(Exercise brief)
Write out an exact copy of the line with "blue rectangle: (238, 109)" and of each line after it, through the end of the records below.

(Provided material)

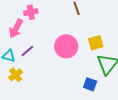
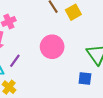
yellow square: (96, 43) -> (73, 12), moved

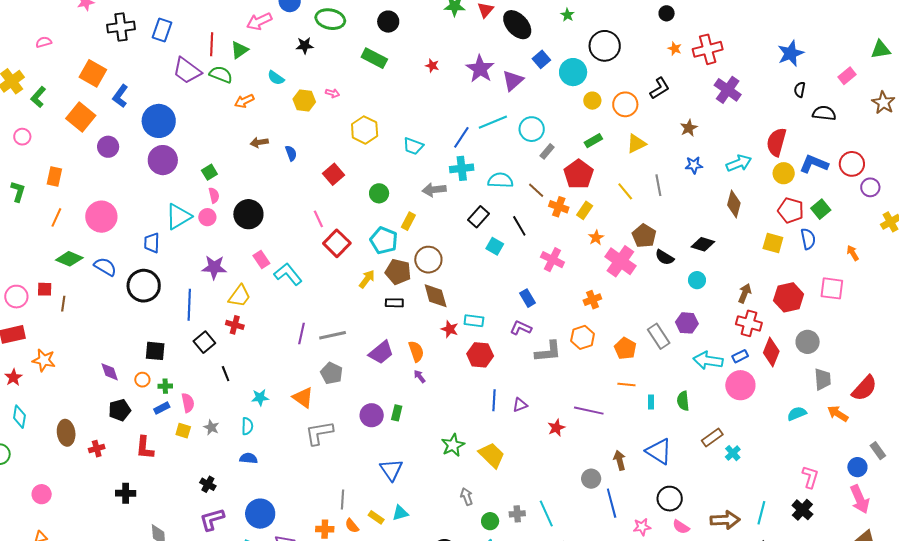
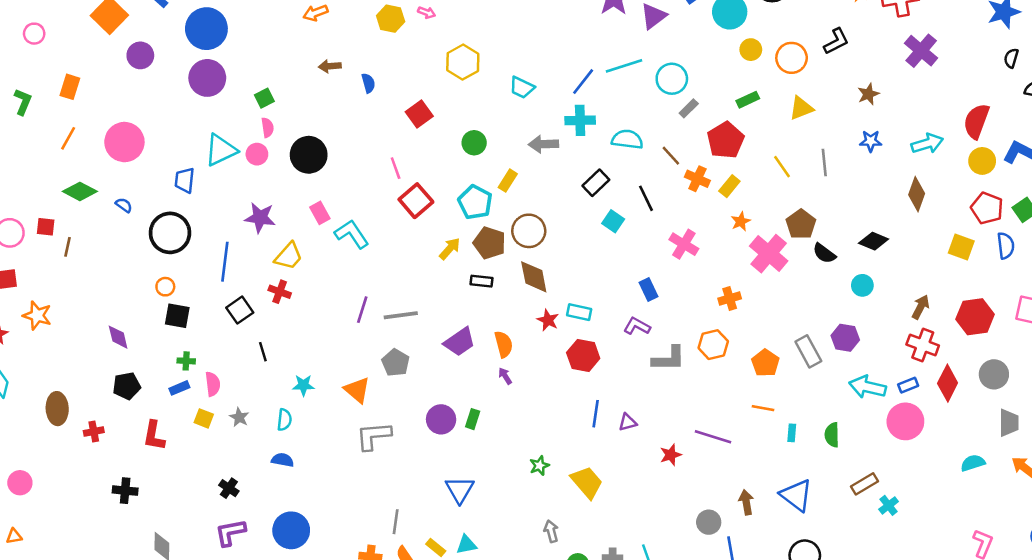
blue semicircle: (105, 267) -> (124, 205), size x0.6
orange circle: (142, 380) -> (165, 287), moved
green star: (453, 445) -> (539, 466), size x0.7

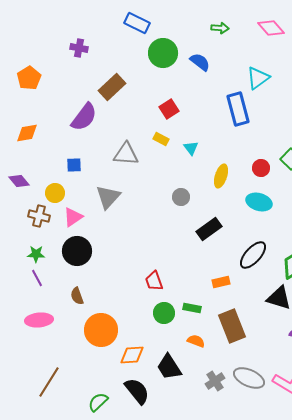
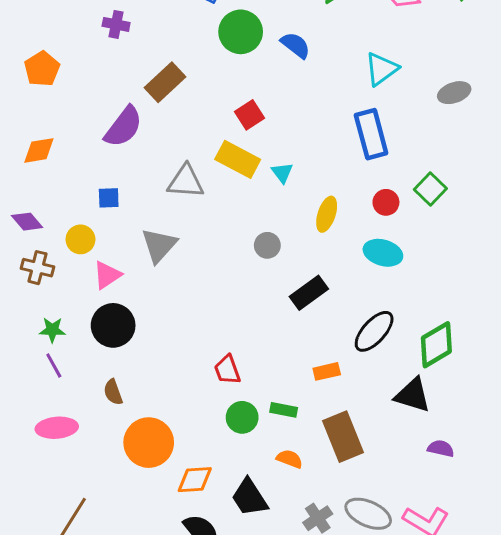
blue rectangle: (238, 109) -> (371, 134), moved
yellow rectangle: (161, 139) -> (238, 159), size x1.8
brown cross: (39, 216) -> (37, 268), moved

(Written answer)
blue rectangle: (238, 109) -> (371, 134), moved
yellow rectangle: (161, 139) -> (238, 159), size x1.8
brown cross: (39, 216) -> (37, 268), moved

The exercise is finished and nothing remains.